**Data to process**
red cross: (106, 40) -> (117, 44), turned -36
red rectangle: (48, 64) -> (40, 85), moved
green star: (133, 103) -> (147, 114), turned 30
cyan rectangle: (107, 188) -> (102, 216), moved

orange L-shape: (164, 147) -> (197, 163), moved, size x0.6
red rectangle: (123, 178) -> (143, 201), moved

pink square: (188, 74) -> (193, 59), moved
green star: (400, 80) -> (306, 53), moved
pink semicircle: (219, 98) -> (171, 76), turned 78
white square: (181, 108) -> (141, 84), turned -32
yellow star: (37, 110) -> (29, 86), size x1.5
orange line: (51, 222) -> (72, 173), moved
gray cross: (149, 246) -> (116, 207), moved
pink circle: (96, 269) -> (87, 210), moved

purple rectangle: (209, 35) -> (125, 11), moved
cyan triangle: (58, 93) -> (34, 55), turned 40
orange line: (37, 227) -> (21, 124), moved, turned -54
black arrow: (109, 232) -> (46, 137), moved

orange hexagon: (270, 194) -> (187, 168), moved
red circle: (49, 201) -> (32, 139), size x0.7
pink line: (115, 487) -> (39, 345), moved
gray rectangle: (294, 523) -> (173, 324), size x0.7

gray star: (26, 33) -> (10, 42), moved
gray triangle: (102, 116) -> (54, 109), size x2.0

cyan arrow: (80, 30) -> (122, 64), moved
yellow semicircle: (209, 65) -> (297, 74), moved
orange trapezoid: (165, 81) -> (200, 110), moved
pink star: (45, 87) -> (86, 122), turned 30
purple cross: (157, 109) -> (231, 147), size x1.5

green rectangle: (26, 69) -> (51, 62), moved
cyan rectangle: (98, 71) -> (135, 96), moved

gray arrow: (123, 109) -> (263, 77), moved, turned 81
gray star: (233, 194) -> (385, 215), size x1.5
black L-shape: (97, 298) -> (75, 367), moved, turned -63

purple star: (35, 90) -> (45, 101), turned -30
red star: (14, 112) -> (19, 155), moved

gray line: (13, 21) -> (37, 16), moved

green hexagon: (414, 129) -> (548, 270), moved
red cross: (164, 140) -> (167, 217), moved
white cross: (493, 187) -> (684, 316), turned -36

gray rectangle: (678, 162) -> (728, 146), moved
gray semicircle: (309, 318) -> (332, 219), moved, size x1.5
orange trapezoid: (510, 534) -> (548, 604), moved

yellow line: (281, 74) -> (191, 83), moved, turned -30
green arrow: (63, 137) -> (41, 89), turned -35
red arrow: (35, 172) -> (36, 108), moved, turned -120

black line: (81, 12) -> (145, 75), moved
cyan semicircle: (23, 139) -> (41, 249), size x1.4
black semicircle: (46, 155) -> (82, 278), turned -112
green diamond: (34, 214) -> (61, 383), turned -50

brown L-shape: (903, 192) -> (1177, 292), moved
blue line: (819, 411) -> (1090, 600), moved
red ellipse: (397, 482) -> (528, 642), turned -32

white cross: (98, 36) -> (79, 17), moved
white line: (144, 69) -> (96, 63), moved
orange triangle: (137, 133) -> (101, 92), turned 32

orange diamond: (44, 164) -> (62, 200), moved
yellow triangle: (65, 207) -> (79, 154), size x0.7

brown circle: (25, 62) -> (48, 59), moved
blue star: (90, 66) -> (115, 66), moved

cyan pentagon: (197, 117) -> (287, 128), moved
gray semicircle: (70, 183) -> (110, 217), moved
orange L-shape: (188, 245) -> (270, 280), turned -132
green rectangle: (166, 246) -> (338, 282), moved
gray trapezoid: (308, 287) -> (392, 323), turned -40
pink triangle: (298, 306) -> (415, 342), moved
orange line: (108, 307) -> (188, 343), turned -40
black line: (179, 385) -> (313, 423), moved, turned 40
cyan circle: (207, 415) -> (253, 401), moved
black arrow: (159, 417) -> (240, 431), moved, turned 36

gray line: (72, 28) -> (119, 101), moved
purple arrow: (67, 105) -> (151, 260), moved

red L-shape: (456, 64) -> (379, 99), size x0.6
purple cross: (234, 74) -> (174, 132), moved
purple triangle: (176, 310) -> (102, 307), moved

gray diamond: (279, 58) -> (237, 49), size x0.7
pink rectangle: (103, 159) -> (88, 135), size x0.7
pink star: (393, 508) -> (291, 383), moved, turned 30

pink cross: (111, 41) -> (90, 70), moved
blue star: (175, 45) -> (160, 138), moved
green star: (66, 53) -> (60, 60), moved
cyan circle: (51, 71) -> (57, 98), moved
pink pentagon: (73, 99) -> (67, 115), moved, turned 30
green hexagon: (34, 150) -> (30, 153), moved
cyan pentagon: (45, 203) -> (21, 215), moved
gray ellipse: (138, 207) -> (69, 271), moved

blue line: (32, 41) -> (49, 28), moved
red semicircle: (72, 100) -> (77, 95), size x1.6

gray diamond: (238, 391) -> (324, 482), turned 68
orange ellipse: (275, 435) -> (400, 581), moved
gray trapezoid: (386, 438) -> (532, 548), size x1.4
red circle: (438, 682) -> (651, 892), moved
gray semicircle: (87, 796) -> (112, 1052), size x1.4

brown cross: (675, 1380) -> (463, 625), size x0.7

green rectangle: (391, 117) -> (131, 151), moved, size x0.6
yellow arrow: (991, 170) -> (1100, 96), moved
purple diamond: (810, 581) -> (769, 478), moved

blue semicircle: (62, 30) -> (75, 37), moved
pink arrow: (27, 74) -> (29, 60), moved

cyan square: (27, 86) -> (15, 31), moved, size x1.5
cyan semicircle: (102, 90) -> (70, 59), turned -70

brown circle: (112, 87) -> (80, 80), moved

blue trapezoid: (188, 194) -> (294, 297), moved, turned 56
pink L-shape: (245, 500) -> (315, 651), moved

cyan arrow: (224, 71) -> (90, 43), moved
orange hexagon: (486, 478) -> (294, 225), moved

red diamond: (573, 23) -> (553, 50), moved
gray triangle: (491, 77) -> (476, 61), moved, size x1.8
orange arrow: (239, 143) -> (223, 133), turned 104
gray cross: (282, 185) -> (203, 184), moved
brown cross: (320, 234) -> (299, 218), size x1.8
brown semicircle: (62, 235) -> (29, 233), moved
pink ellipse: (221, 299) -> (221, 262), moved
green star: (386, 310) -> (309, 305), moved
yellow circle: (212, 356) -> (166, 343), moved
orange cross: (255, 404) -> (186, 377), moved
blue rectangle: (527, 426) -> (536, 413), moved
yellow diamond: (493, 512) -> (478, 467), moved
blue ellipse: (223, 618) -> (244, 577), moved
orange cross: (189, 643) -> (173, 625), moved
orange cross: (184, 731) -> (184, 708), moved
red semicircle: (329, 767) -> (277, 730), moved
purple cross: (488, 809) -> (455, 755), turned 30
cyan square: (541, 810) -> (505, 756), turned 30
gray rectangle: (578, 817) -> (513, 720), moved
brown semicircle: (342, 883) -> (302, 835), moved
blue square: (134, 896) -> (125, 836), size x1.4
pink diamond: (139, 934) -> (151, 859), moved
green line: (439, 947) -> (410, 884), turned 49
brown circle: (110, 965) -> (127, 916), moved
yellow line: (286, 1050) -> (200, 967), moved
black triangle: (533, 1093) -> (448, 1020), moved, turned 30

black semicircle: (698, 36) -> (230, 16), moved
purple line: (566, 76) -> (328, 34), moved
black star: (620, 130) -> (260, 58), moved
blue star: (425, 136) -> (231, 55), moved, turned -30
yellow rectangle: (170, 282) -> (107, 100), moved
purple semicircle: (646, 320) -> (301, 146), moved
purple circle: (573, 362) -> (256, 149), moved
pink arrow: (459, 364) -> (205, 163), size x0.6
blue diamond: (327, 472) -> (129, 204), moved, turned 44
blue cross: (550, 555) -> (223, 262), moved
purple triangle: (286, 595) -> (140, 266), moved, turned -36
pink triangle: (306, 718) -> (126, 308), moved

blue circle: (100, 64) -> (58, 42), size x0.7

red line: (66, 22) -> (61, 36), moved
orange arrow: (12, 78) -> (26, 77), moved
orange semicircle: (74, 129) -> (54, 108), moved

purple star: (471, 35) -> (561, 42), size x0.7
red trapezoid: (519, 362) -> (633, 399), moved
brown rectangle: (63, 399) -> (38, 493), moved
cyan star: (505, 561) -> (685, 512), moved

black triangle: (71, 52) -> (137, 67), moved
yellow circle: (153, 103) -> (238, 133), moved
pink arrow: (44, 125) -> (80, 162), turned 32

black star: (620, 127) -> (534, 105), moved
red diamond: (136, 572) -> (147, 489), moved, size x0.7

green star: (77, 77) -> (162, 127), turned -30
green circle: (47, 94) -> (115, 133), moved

**What the task requires**
Out of the listing above, reproduce exactly the lines from the one with "pink star: (393, 508)" up to and including the one with "gray triangle: (491, 77)".

**Task output**
pink star: (393, 508) -> (291, 383), moved, turned 30

pink cross: (111, 41) -> (90, 70), moved
blue star: (175, 45) -> (160, 138), moved
green star: (66, 53) -> (60, 60), moved
cyan circle: (51, 71) -> (57, 98), moved
pink pentagon: (73, 99) -> (67, 115), moved, turned 30
green hexagon: (34, 150) -> (30, 153), moved
cyan pentagon: (45, 203) -> (21, 215), moved
gray ellipse: (138, 207) -> (69, 271), moved

blue line: (32, 41) -> (49, 28), moved
red semicircle: (72, 100) -> (77, 95), size x1.6

gray diamond: (238, 391) -> (324, 482), turned 68
orange ellipse: (275, 435) -> (400, 581), moved
gray trapezoid: (386, 438) -> (532, 548), size x1.4
red circle: (438, 682) -> (651, 892), moved
gray semicircle: (87, 796) -> (112, 1052), size x1.4

brown cross: (675, 1380) -> (463, 625), size x0.7

green rectangle: (391, 117) -> (131, 151), moved, size x0.6
yellow arrow: (991, 170) -> (1100, 96), moved
purple diamond: (810, 581) -> (769, 478), moved

blue semicircle: (62, 30) -> (75, 37), moved
pink arrow: (27, 74) -> (29, 60), moved

cyan square: (27, 86) -> (15, 31), moved, size x1.5
cyan semicircle: (102, 90) -> (70, 59), turned -70

brown circle: (112, 87) -> (80, 80), moved

blue trapezoid: (188, 194) -> (294, 297), moved, turned 56
pink L-shape: (245, 500) -> (315, 651), moved

cyan arrow: (224, 71) -> (90, 43), moved
orange hexagon: (486, 478) -> (294, 225), moved

red diamond: (573, 23) -> (553, 50), moved
gray triangle: (491, 77) -> (476, 61), moved, size x1.8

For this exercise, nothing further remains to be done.